● **Work request**
Tally up the lines in the material where the word "camera" appears, then give the total and nothing else.

● **Exercise data**
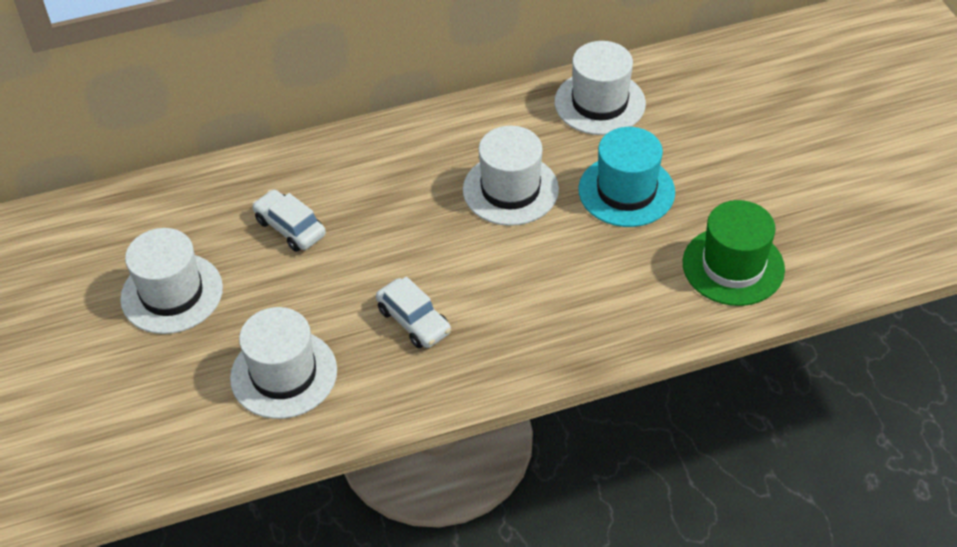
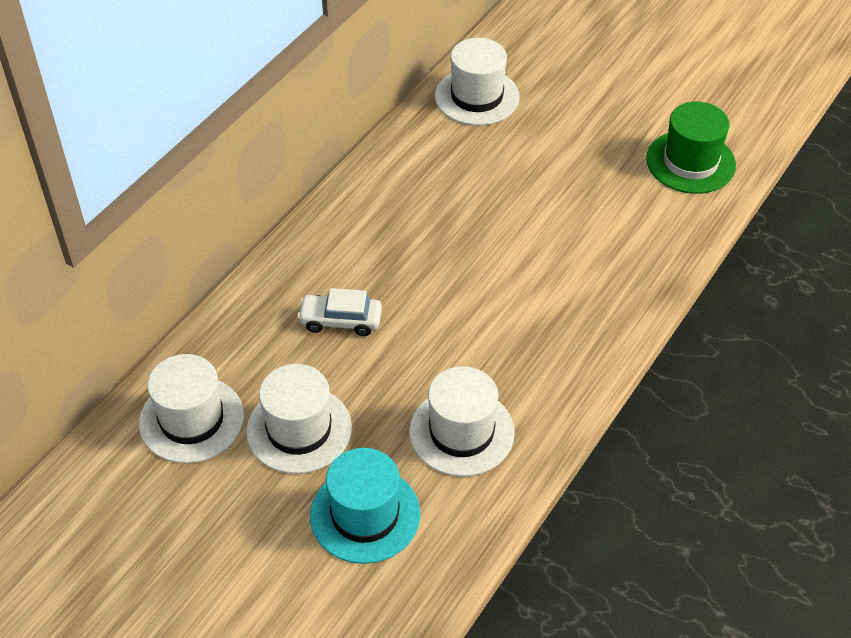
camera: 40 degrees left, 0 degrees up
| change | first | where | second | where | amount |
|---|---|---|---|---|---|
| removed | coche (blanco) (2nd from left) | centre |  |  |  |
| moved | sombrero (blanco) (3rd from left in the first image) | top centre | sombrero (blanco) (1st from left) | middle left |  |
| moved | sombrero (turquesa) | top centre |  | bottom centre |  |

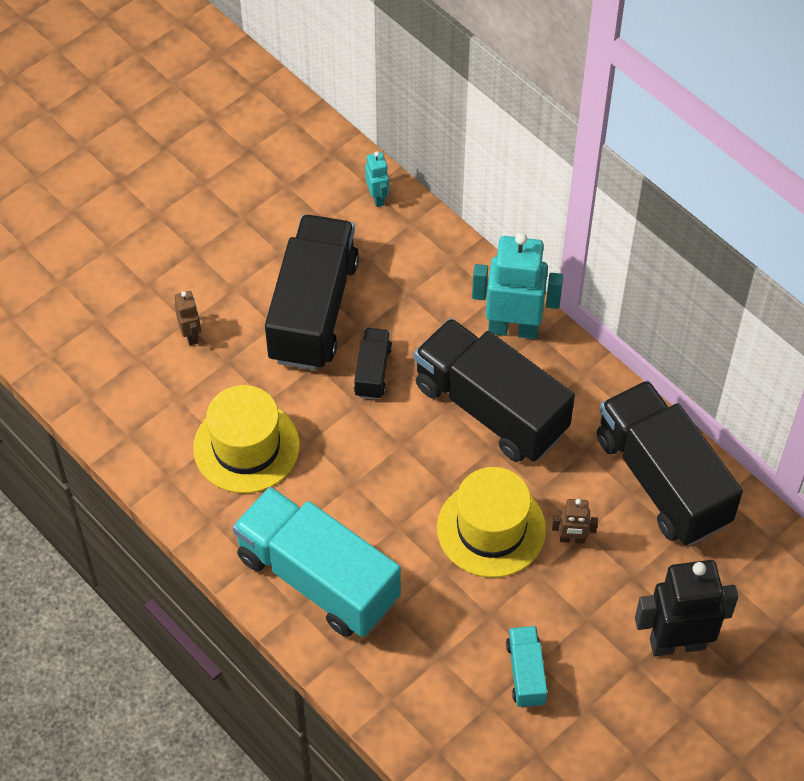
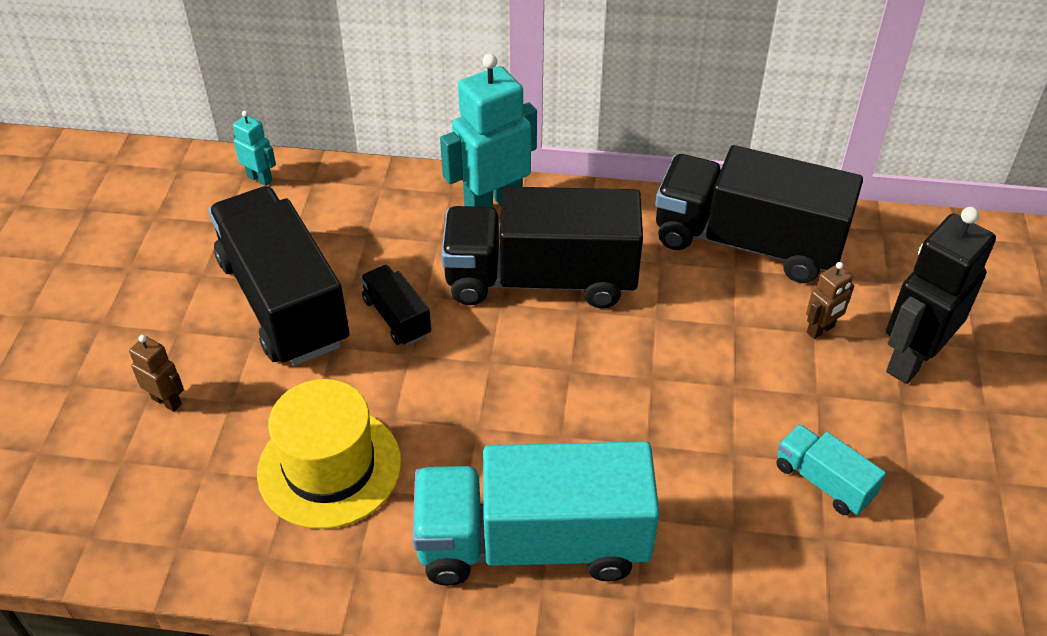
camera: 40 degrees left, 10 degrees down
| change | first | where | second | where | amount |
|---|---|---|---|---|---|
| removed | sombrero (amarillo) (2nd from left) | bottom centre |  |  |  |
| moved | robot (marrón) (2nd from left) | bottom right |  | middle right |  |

● **Exercise response**
2